GIVEN RECORDS: Begin
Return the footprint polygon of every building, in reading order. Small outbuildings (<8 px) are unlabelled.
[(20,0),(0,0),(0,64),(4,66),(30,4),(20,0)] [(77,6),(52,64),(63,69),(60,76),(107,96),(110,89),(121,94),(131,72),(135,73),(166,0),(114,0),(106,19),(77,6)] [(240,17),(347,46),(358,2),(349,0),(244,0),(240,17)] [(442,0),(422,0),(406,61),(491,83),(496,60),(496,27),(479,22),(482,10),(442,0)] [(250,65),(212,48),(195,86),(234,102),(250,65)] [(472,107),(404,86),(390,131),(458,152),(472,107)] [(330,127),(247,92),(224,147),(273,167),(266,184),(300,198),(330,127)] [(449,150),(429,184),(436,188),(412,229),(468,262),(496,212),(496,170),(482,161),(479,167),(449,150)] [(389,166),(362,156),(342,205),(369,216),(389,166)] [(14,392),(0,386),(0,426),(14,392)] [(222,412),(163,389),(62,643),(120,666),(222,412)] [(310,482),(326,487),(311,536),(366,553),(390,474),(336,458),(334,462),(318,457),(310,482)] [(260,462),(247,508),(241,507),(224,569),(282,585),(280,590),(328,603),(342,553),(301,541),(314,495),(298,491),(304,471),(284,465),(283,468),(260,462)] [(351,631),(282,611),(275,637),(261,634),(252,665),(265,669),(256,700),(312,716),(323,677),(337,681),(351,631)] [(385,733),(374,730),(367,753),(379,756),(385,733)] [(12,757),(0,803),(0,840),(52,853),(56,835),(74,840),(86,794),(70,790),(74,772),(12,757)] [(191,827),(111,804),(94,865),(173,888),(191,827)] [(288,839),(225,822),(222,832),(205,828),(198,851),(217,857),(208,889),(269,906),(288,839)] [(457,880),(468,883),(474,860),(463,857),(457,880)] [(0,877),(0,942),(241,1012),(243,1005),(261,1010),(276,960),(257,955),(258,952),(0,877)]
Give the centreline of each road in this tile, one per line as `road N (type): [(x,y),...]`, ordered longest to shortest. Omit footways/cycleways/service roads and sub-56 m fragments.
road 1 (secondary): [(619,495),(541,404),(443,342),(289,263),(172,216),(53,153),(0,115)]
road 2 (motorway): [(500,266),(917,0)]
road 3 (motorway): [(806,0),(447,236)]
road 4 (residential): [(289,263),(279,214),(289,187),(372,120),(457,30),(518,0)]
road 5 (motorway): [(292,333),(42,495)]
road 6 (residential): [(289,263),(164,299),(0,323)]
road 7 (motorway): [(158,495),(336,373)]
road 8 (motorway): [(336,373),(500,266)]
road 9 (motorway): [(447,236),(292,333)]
GIVEN RECORDS: End
> [EXERCISE DIRECTIONS] Write out the entire listing exactly.

> [ANSWER BOX]
Return the footprint polygon of every building, in reading order. Small outbuildings (<8 px) are unlabelled.
[(20,0),(0,0),(0,64),(4,66),(30,4),(20,0)] [(77,6),(52,64),(63,69),(60,76),(107,96),(110,89),(121,94),(131,72),(135,73),(166,0),(114,0),(106,19),(77,6)] [(240,17),(347,46),(358,2),(349,0),(244,0),(240,17)] [(442,0),(422,0),(406,61),(491,83),(496,60),(496,27),(479,22),(482,10),(442,0)] [(250,65),(212,48),(195,86),(234,102),(250,65)] [(472,107),(404,86),(390,131),(458,152),(472,107)] [(330,127),(247,92),(224,147),(273,167),(266,184),(300,198),(330,127)] [(449,150),(429,184),(436,188),(412,229),(468,262),(496,212),(496,170),(482,161),(479,167),(449,150)] [(389,166),(362,156),(342,205),(369,216),(389,166)] [(14,392),(0,386),(0,426),(14,392)] [(222,412),(163,389),(62,643),(120,666),(222,412)] [(310,482),(326,487),(311,536),(366,553),(390,474),(336,458),(334,462),(318,457),(310,482)] [(260,462),(247,508),(241,507),(224,569),(282,585),(280,590),(328,603),(342,553),(301,541),(314,495),(298,491),(304,471),(284,465),(283,468),(260,462)] [(351,631),(282,611),(275,637),(261,634),(252,665),(265,669),(256,700),(312,716),(323,677),(337,681),(351,631)] [(385,733),(374,730),(367,753),(379,756),(385,733)] [(12,757),(0,803),(0,840),(52,853),(56,835),(74,840),(86,794),(70,790),(74,772),(12,757)] [(191,827),(111,804),(94,865),(173,888),(191,827)] [(288,839),(225,822),(222,832),(205,828),(198,851),(217,857),(208,889),(269,906),(288,839)] [(457,880),(468,883),(474,860),(463,857),(457,880)] [(0,877),(0,942),(241,1012),(243,1005),(261,1010),(276,960),(257,955),(258,952),(0,877)]
Give the centreline of each road in this tile, one per line as `road N (type): [(x,y),...]`, ordered longest to shortest. Omit footways/cycleways/service roads and sub-56 m fragments.
road 1 (secondary): [(619,495),(541,404),(443,342),(289,263),(172,216),(53,153),(0,115)]
road 2 (motorway): [(500,266),(917,0)]
road 3 (motorway): [(806,0),(447,236)]
road 4 (residential): [(289,263),(279,214),(289,187),(372,120),(457,30),(518,0)]
road 5 (motorway): [(292,333),(42,495)]
road 6 (residential): [(289,263),(164,299),(0,323)]
road 7 (motorway): [(158,495),(336,373)]
road 8 (motorway): [(336,373),(500,266)]
road 9 (motorway): [(447,236),(292,333)]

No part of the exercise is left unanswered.